Instructions to follow:
Convert the data below into a Markdown table with the columns "No." and "Text", one row per non-blank line, numbered in order.

^^^^

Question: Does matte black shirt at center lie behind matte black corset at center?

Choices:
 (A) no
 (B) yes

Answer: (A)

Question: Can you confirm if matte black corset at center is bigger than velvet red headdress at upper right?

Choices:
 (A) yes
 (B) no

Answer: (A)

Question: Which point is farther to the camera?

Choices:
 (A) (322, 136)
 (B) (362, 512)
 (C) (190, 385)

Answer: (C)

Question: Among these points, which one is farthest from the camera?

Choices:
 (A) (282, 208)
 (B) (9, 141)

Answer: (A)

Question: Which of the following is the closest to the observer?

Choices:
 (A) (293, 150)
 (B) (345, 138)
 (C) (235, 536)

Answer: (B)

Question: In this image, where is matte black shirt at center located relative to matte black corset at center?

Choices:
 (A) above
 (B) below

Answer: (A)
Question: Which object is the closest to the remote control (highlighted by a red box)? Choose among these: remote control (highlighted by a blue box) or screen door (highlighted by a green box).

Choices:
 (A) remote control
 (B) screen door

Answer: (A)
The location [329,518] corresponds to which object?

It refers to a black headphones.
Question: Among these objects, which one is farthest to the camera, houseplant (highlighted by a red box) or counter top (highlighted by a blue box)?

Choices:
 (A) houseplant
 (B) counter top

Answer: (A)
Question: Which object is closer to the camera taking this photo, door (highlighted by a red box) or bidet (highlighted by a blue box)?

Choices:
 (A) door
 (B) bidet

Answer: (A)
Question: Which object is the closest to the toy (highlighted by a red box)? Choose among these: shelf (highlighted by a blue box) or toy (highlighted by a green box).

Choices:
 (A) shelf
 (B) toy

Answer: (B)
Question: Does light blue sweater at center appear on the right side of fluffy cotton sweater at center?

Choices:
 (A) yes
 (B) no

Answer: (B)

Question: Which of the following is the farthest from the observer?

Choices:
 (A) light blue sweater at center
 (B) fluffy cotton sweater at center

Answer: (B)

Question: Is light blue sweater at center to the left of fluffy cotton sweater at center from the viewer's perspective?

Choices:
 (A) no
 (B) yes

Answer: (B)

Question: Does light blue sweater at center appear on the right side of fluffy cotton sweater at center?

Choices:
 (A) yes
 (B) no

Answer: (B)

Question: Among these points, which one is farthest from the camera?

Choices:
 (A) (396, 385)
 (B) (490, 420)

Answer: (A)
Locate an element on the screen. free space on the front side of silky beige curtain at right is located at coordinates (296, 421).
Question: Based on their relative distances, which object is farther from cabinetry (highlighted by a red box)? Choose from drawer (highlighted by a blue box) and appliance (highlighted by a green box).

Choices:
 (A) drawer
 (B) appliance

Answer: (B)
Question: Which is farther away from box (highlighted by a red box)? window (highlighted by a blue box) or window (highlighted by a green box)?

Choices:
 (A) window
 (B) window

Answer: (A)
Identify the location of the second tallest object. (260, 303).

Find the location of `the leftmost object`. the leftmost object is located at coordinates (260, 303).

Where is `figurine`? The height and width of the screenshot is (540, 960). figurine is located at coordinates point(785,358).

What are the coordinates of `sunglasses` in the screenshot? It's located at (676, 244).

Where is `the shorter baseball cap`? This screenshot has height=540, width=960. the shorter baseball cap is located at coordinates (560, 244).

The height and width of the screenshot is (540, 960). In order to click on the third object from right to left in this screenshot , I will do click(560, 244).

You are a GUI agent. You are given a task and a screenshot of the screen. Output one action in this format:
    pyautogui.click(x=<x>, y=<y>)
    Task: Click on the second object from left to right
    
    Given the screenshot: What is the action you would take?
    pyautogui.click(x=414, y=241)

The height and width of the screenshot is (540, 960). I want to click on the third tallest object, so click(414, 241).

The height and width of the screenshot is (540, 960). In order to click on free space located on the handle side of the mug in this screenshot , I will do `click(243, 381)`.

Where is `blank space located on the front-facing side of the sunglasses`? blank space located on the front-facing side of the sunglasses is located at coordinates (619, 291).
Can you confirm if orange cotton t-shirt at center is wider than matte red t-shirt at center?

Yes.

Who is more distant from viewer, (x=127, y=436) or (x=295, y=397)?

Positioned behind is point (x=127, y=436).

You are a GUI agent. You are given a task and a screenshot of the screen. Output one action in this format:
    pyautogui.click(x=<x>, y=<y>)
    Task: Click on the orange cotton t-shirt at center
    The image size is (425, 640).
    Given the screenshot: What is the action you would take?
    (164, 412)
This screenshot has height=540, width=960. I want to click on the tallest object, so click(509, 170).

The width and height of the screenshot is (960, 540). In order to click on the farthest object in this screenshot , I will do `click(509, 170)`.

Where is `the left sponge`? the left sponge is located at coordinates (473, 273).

^^^^

Exercise answer:
| No. | Text |
|---|---|
| 1 | Question: Does matte black shirt at center lie behind matte black corset at center? |
| 2 | Choices: |
| 3 |  (A) no |
| 4 |  (B) yes |
| 5 | Answer: (A) |
| 6 | Question: Can you confirm if matte black corset at center is bigger than velvet red headdress at upper right? |
| 7 | Choices: |
| 8 |  (A) yes |
| 9 |  (B) no |
| 10 | Answer: (A) |
| 11 | Question: Which point is farther to the camera? |
| 12 | Choices: |
| 13 |  (A) (322, 136) |
| 14 |  (B) (362, 512) |
| 15 |  (C) (190, 385) |
| 16 | Answer: (C) |
| 17 | Question: Among these points, which one is farthest from the camera? |
| 18 | Choices: |
| 19 |  (A) (282, 208) |
| 20 |  (B) (9, 141) |
| 21 | Answer: (A) |
| 22 | Question: Which of the following is the closest to the observer? |
| 23 | Choices: |
| 24 |  (A) (293, 150) |
| 25 |  (B) (345, 138) |
| 26 |  (C) (235, 536) |
| 27 | Answer: (B) |
| 28 | Question: In this image, where is matte black shirt at center located relative to matte black corset at center? |
| 29 | Choices: |
| 30 |  (A) above |
| 31 |  (B) below |
| 32 | Answer: (A) |
| 33 | Question: Which object is the closest to the remote control (highlighted by a red box)? Choose among these: remote control (highlighted by a blue box) or screen door (highlighted by a green box). |
| 34 | Choices: |
| 35 |  (A) remote control |
| 36 |  (B) screen door |
| 37 | Answer: (A) |
| 38 | The location [329,518] corresponds to which object? |
| 39 | It refers to a black headphones. |
| 40 | Question: Among these objects, which one is farthest to the camera, houseplant (highlighted by a red box) or counter top (highlighted by a blue box)? |
| 41 | Choices: |
| 42 |  (A) houseplant |
| 43 |  (B) counter top |
| 44 | Answer: (A) |
| 45 | Question: Which object is closer to the camera taking this photo, door (highlighted by a red box) or bidet (highlighted by a blue box)? |
| 46 | Choices: |
| 47 |  (A) door |
| 48 |  (B) bidet |
| 49 | Answer: (A) |
| 50 | Question: Which object is the closest to the toy (highlighted by a red box)? Choose among these: shelf (highlighted by a blue box) or toy (highlighted by a green box). |
| 51 | Choices: |
| 52 |  (A) shelf |
| 53 |  (B) toy |
| 54 | Answer: (B) |
| 55 | Question: Does light blue sweater at center appear on the right side of fluffy cotton sweater at center? |
| 56 | Choices: |
| 57 |  (A) yes |
| 58 |  (B) no |
| 59 | Answer: (B) |
| 60 | Question: Which of the following is the farthest from the observer? |
| 61 | Choices: |
| 62 |  (A) light blue sweater at center |
| 63 |  (B) fluffy cotton sweater at center |
| 64 | Answer: (B) |
| 65 | Question: Is light blue sweater at center to the left of fluffy cotton sweater at center from the viewer's perspective? |
| 66 | Choices: |
| 67 |  (A) no |
| 68 |  (B) yes |
| 69 | Answer: (B) |
| 70 | Question: Does light blue sweater at center appear on the right side of fluffy cotton sweater at center? |
| 71 | Choices: |
| 72 |  (A) yes |
| 73 |  (B) no |
| 74 | Answer: (B) |
| 75 | Question: Among these points, which one is farthest from the camera? |
| 76 | Choices: |
| 77 |  (A) (396, 385) |
| 78 |  (B) (490, 420) |
| 79 | Answer: (A) |
| 80 | Locate an element on the screen. free space on the front side of silky beige curtain at right is located at coordinates (296, 421). |
| 81 | Question: Based on their relative distances, which object is farther from cabinetry (highlighted by a red box)? Choose from drawer (highlighted by a blue box) and appliance (highlighted by a green box). |
| 82 | Choices: |
| 83 |  (A) drawer |
| 84 |  (B) appliance |
| 85 | Answer: (B) |
| 86 | Question: Which is farther away from box (highlighted by a red box)? window (highlighted by a blue box) or window (highlighted by a green box)? |
| 87 | Choices: |
| 88 |  (A) window |
| 89 |  (B) window |
| 90 | Answer: (A) |
| 91 | Identify the location of the second tallest object. (260, 303). |
| 92 | Find the location of `the leftmost object`. the leftmost object is located at coordinates (260, 303). |
| 93 | Where is `figurine`? The height and width of the screenshot is (540, 960). figurine is located at coordinates point(785,358). |
| 94 | What are the coordinates of `sunglasses` in the screenshot? It's located at (676, 244). |
| 95 | Where is `the shorter baseball cap`? This screenshot has height=540, width=960. the shorter baseball cap is located at coordinates (560, 244). |
| 96 | The height and width of the screenshot is (540, 960). In order to click on the third object from right to left in this screenshot , I will do click(560, 244). |
| 97 | You are a GUI agent. You are given a task and a screenshot of the screen. Output one action in this format: |
| 98 |     pyautogui.click(x=<x>, y=<y>) |
| 99 |     Task: Click on the second object from left to right |
| 100 |     Given the screenshot: What is the action you would take? |
| 101 |     pyautogui.click(x=414, y=241) |
| 102 | The height and width of the screenshot is (540, 960). I want to click on the third tallest object, so click(414, 241). |
| 103 | The height and width of the screenshot is (540, 960). In order to click on free space located on the handle side of the mug in this screenshot , I will do `click(243, 381)`. |
| 104 | Where is `blank space located on the front-facing side of the sunglasses`? blank space located on the front-facing side of the sunglasses is located at coordinates (619, 291). |
| 105 | Can you confirm if orange cotton t-shirt at center is wider than matte red t-shirt at center? |
| 106 | Yes. |
| 107 | Who is more distant from viewer, (x=127, y=436) or (x=295, y=397)? |
| 108 | Positioned behind is point (x=127, y=436). |
| 109 | You are a GUI agent. You are given a task and a screenshot of the screen. Output one action in this format: |
| 110 |     pyautogui.click(x=<x>, y=<y>) |
| 111 |     Task: Click on the orange cotton t-shirt at center |
| 112 |     The image size is (425, 640). |
| 113 |     Given the screenshot: What is the action you would take? |
| 114 |     (164, 412) |
| 115 | This screenshot has height=540, width=960. I want to click on the tallest object, so click(509, 170). |
| 116 | The width and height of the screenshot is (960, 540). In order to click on the farthest object in this screenshot , I will do `click(509, 170)`. |
| 117 | Where is `the left sponge`? the left sponge is located at coordinates (473, 273). |